*** The records Section Begins ***

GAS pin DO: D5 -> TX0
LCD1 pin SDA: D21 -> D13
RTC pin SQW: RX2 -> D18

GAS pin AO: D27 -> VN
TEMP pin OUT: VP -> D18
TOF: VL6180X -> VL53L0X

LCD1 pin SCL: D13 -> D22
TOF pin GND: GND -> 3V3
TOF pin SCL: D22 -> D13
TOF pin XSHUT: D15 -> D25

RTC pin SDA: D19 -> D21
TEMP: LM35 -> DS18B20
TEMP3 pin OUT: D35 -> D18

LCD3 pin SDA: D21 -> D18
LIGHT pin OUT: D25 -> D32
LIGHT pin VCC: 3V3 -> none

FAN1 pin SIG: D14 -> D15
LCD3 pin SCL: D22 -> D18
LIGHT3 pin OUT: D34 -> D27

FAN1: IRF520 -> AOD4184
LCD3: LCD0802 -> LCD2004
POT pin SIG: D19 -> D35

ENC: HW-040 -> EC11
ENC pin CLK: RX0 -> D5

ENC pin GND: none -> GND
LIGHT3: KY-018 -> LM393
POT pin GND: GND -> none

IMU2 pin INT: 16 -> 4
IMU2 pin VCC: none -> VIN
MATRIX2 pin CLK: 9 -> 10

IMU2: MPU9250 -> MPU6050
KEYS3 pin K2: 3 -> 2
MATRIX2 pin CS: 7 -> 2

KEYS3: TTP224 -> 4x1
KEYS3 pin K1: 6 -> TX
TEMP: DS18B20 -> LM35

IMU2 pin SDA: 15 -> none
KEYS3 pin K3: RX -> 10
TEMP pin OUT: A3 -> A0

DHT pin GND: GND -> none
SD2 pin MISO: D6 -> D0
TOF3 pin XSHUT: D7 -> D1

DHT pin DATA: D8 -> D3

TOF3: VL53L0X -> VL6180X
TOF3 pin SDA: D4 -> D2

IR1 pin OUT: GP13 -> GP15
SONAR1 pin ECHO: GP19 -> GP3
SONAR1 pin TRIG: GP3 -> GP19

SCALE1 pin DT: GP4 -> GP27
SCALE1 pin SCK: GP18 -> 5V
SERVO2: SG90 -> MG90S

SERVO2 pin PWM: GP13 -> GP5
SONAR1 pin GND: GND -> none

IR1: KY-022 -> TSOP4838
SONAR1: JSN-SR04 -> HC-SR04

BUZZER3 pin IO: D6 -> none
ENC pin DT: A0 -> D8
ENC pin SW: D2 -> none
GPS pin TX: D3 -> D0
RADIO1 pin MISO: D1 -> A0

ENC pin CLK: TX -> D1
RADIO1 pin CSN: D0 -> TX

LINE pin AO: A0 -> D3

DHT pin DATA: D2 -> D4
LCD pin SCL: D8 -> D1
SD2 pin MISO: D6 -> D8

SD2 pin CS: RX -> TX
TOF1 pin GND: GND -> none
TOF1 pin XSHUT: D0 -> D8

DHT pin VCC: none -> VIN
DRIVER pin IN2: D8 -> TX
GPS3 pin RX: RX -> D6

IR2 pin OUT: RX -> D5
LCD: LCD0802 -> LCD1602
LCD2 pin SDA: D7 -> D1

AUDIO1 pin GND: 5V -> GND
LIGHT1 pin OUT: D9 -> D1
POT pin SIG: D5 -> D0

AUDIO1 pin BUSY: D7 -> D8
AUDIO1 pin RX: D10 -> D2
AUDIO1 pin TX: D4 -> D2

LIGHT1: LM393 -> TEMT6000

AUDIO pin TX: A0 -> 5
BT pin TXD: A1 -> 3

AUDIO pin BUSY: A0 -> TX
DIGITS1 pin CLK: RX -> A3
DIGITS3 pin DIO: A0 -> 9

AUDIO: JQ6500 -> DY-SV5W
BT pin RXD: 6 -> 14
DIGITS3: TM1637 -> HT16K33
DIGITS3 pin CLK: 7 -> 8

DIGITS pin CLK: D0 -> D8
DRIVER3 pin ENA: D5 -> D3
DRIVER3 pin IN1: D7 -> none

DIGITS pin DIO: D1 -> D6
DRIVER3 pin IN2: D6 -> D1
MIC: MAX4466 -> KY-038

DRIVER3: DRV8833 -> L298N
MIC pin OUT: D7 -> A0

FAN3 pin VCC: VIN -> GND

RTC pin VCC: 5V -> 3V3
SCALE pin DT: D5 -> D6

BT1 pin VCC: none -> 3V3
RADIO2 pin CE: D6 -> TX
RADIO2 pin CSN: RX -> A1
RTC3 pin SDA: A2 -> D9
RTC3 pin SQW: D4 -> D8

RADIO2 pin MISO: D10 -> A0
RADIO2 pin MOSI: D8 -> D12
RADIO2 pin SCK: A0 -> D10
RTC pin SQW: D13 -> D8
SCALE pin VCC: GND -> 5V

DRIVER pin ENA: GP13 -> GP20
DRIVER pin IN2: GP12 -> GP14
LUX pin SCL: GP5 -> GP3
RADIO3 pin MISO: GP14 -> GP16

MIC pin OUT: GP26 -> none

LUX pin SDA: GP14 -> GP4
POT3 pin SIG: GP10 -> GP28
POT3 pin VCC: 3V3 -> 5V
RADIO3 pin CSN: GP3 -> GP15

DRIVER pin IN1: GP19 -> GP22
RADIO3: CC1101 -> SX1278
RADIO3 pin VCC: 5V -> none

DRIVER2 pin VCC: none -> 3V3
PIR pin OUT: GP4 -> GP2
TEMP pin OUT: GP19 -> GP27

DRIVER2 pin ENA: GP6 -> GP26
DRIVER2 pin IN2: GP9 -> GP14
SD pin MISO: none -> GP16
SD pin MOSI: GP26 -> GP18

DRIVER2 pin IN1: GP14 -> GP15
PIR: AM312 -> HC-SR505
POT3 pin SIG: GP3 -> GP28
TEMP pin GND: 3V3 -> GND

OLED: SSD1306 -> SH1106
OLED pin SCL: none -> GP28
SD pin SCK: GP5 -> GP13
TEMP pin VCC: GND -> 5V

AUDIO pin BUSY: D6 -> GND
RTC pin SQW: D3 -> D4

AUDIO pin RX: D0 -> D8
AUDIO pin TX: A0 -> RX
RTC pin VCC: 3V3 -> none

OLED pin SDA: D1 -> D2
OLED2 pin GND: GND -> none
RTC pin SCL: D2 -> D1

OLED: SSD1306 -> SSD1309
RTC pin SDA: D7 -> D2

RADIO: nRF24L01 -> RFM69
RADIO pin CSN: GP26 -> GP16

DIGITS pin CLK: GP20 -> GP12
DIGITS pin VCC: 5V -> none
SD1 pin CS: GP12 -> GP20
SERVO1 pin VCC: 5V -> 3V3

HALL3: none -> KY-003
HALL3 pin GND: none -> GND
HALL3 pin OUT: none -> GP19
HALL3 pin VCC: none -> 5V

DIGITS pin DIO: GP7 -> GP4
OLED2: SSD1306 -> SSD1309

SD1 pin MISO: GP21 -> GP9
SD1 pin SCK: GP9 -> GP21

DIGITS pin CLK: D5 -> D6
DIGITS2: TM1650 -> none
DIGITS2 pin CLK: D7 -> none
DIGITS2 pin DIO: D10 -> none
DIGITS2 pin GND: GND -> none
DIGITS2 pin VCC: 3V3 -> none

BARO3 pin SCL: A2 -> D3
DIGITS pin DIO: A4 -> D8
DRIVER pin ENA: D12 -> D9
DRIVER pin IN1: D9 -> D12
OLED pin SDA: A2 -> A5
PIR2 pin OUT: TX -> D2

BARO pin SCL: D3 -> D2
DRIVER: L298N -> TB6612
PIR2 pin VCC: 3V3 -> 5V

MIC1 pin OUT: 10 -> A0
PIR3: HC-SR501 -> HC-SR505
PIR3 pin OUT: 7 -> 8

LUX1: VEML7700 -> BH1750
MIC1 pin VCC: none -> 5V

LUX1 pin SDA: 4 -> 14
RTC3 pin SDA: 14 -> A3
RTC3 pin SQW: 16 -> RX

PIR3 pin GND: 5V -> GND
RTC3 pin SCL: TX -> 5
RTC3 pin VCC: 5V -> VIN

*** The records Section Ends ***

■ Work instructions: Each line above that includes "MISO" counts once; state the total and nothing more.

■ Expected answer: 7